• **Data in this exercise**
____________

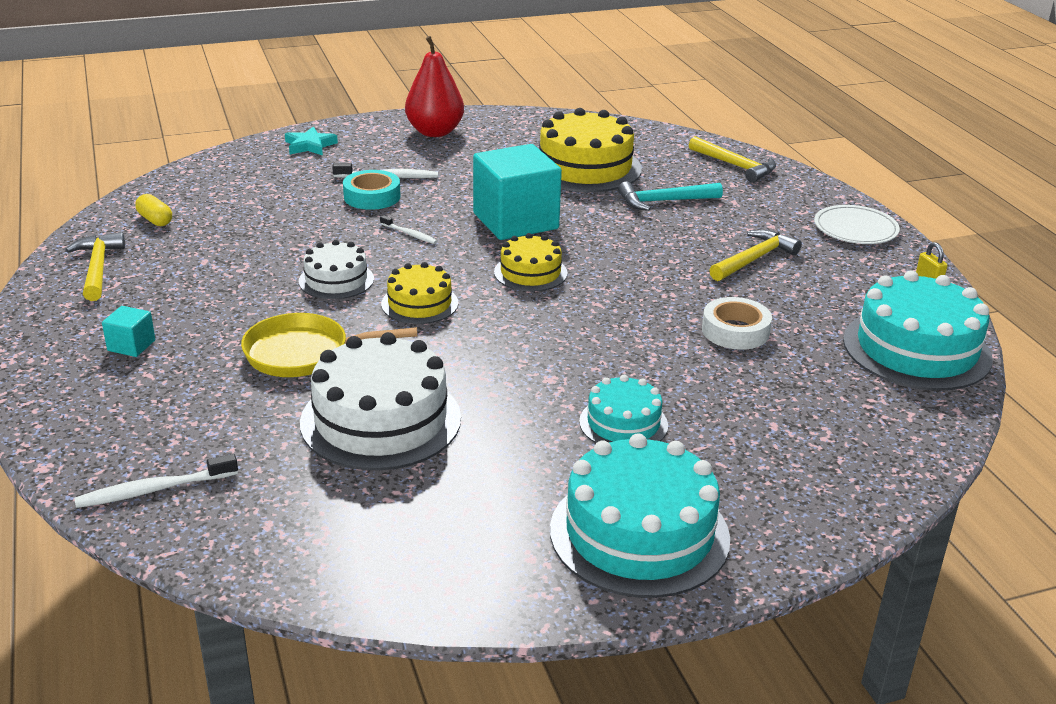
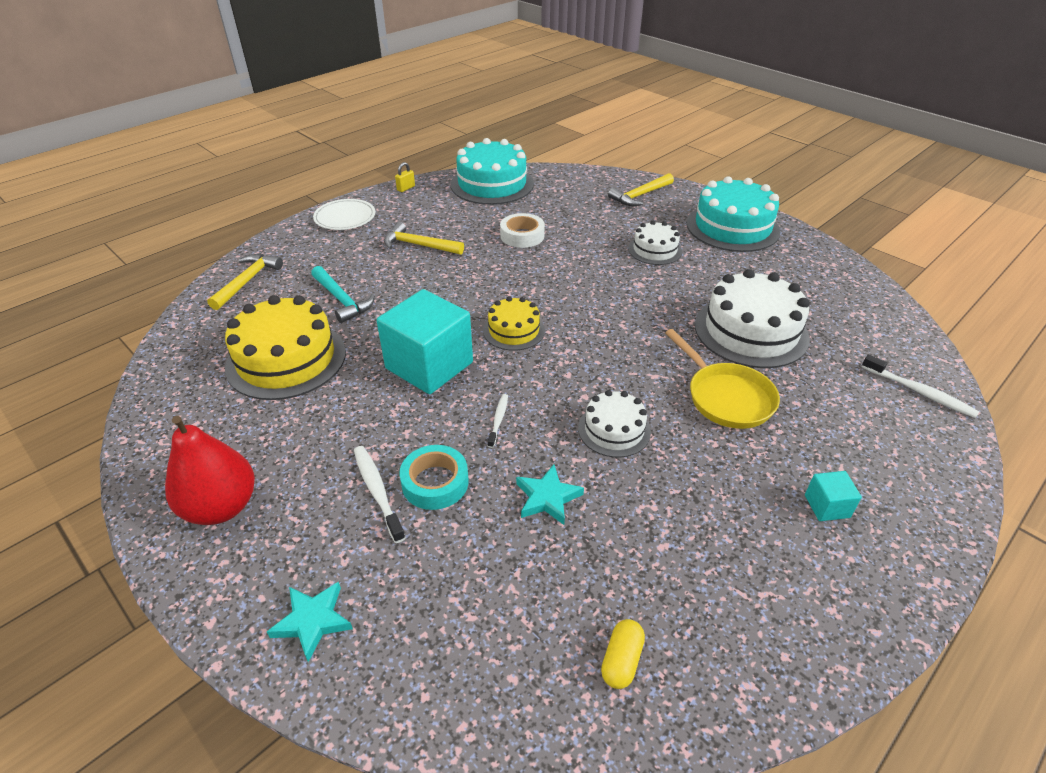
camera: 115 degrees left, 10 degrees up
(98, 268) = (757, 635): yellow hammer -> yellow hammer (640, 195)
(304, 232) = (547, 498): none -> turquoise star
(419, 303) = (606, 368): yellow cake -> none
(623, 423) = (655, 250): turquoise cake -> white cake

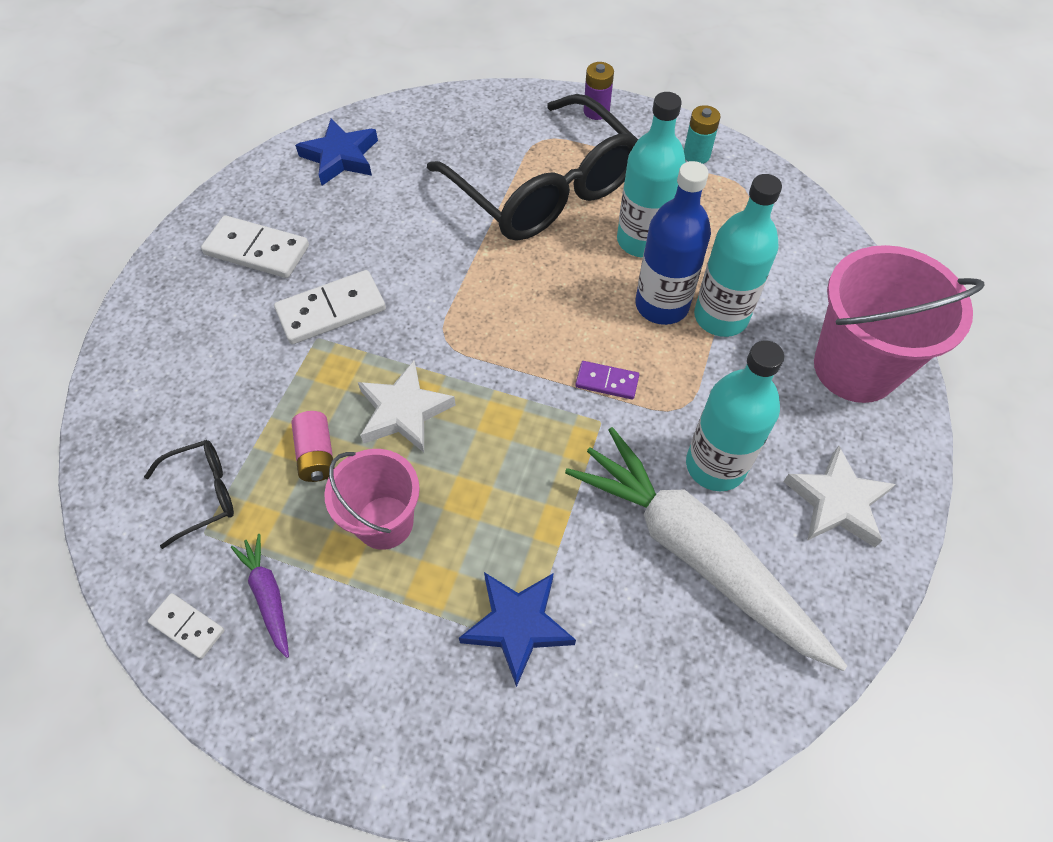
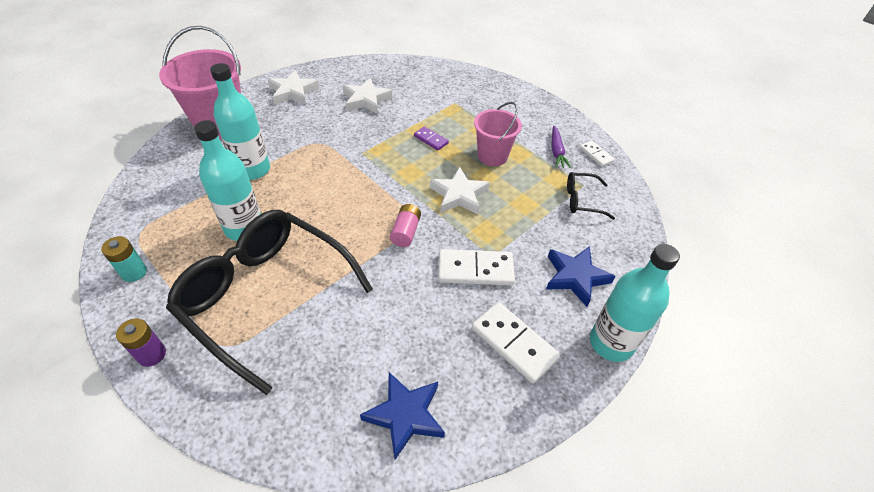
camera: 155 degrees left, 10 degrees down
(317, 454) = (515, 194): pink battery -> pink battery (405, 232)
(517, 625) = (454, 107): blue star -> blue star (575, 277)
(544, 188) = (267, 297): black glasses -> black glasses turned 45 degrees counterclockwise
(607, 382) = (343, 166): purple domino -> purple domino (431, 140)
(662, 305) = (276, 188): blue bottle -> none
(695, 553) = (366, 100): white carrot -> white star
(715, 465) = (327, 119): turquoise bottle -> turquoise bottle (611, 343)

____________

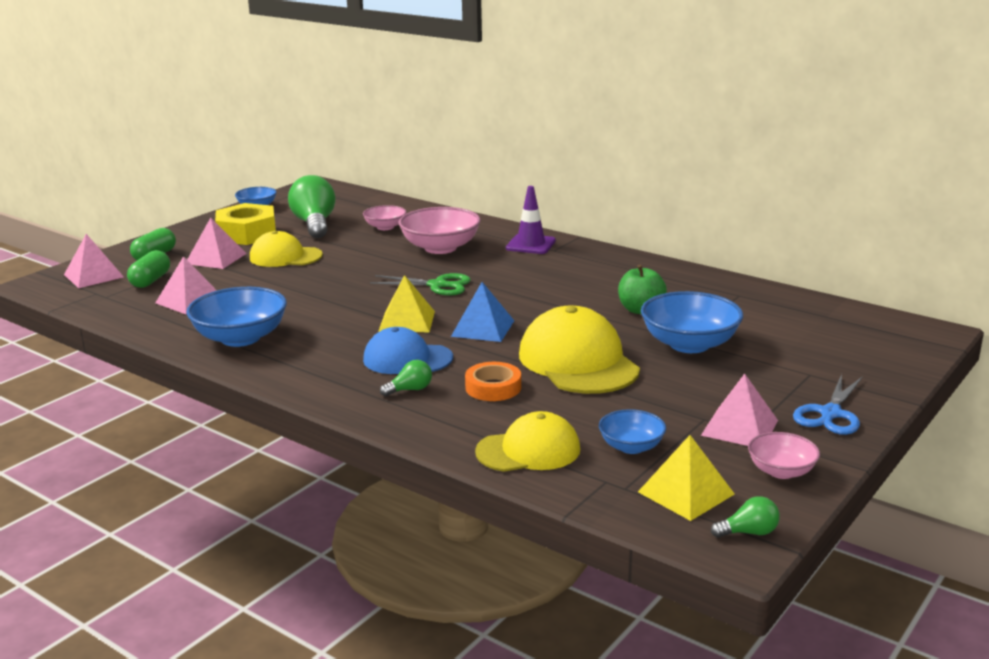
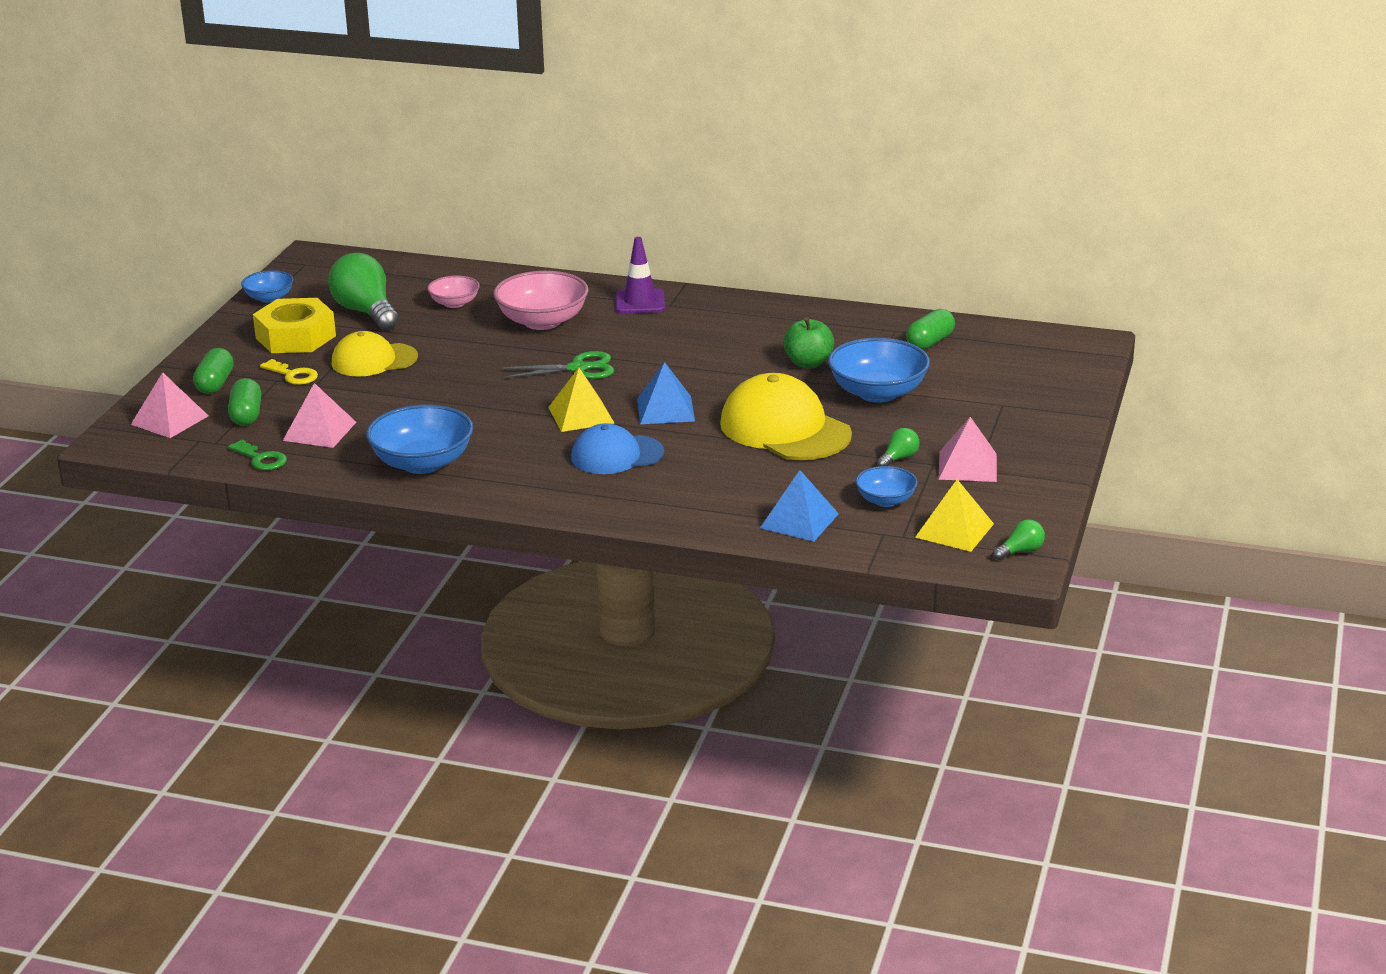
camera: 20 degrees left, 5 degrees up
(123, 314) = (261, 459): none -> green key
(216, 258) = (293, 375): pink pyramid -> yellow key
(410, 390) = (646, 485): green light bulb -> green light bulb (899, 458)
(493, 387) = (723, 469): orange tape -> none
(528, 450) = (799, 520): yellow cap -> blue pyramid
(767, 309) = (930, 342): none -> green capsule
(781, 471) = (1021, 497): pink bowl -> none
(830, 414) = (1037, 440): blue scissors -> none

____________

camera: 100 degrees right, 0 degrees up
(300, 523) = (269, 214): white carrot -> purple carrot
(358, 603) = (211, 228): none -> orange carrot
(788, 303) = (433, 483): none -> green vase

____________

• **What you will do**
The lines above, starting at the one with "(317, 454) = (515, 194): pink" and ending at the one with "(715, 465) = (327, 119): turquoise", are the only ones to return, exactly as written.

• **Answer to this exercise**
(317, 454) = (515, 194): pink battery -> pink battery (405, 232)
(517, 625) = (454, 107): blue star -> blue star (575, 277)
(544, 188) = (267, 297): black glasses -> black glasses turned 45 degrees counterclockwise
(607, 382) = (343, 166): purple domino -> purple domino (431, 140)
(662, 305) = (276, 188): blue bottle -> none
(695, 553) = (366, 100): white carrot -> white star
(715, 465) = (327, 119): turquoise bottle -> turquoise bottle (611, 343)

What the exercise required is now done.